[Before-and-after scene images]

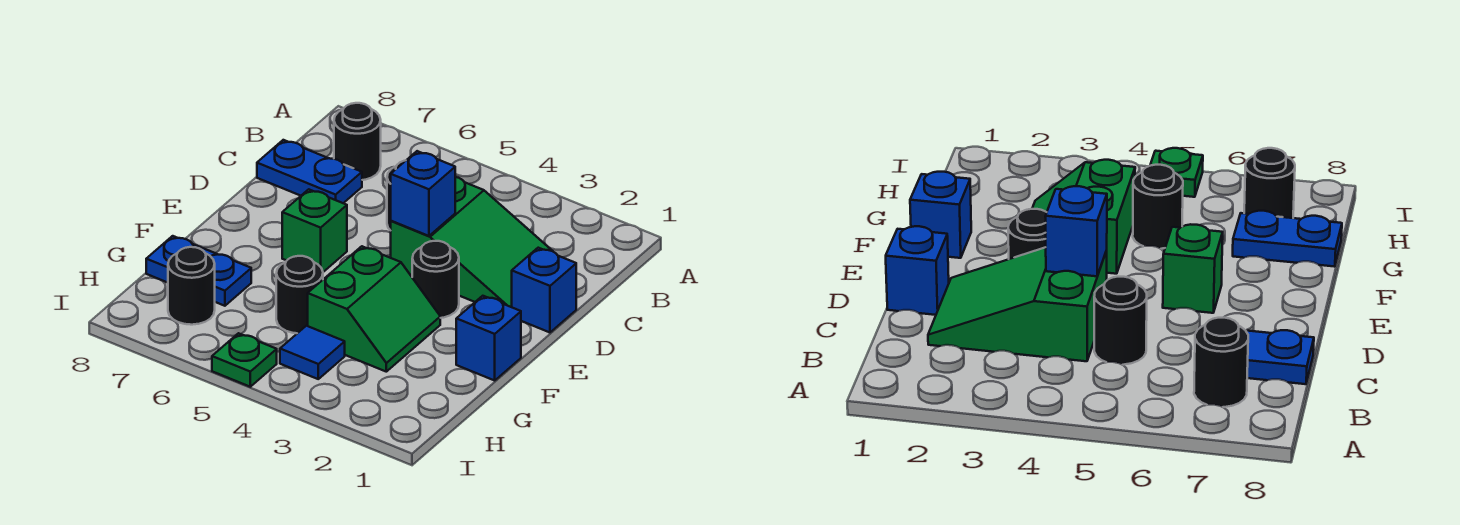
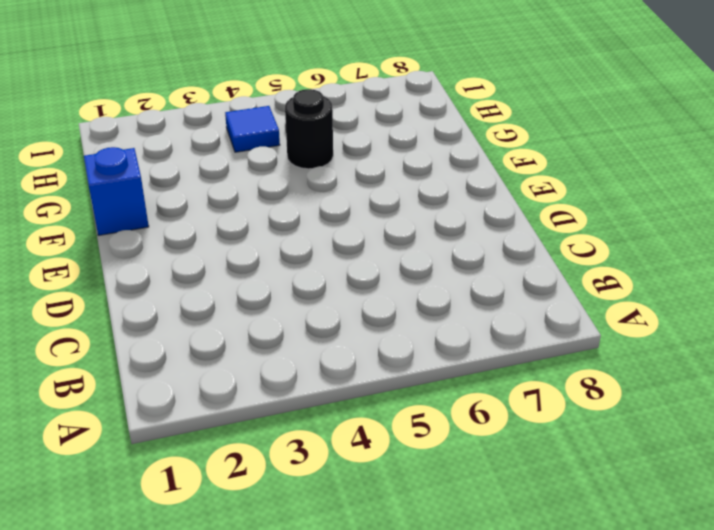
none -> black round brick B7 level 1
none -> green slope C2:D4 level 1 top 4
none -> black round brick C5 level 1

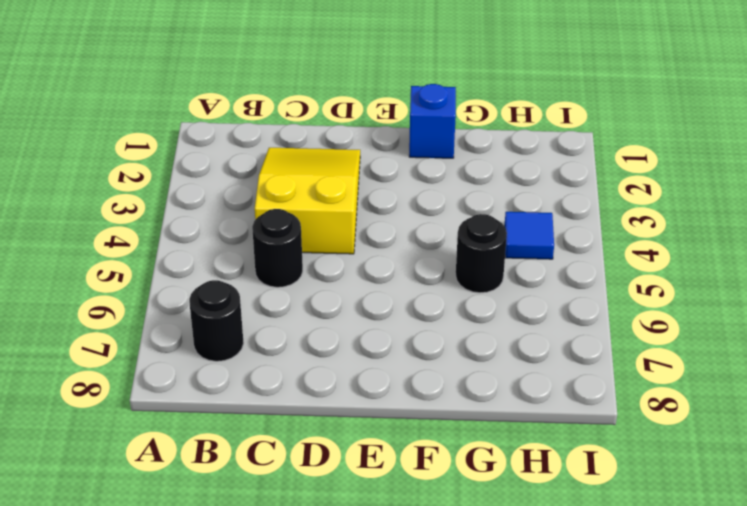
yellow slope C2:D4 level 1 top 4 -> green slope C2:D4 level 1 top 4
none -> blue plate C7:C8 level 1
none -> blue brick D1 level 1
none -> black round brick E3 level 1

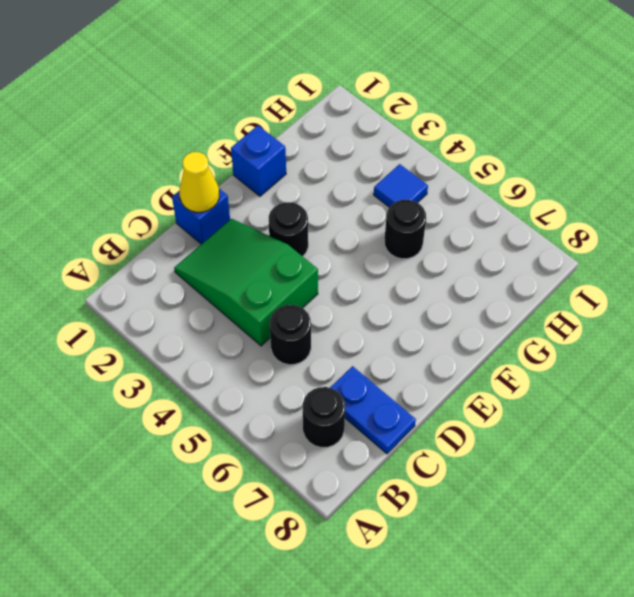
yellow cone D1 level 2 -> none
none -> green brick E6 level 1
none -> green slope F3:G4 level 1 top 4
none -> blue plate G7:G8 level 1

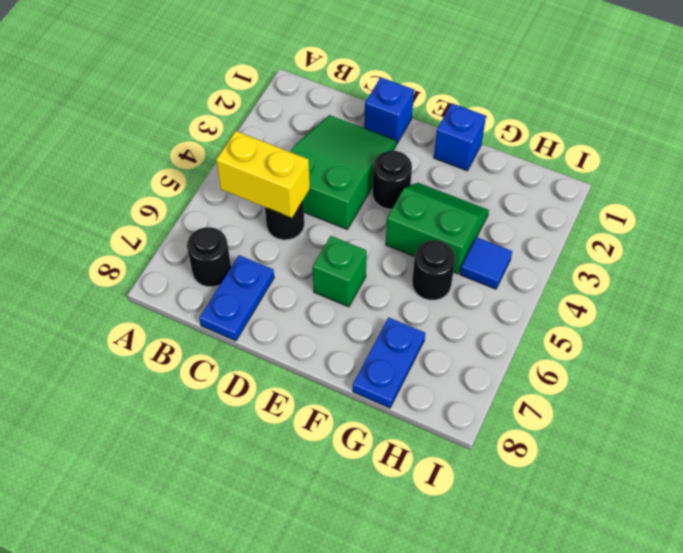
yellow brick B5:C5 level 2 -> none
none -> black round brick H7 level 1
none -> green plate I5 level 1
none -> blue brick D4 level 2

## WHAT NEEDS TO BE DONE:
Write out exactly those lines of the records above that lie from the one with "none -> green plate I5 level 1" through the last line, including both.

## YOUR RESPONSE:
none -> green plate I5 level 1
none -> blue brick D4 level 2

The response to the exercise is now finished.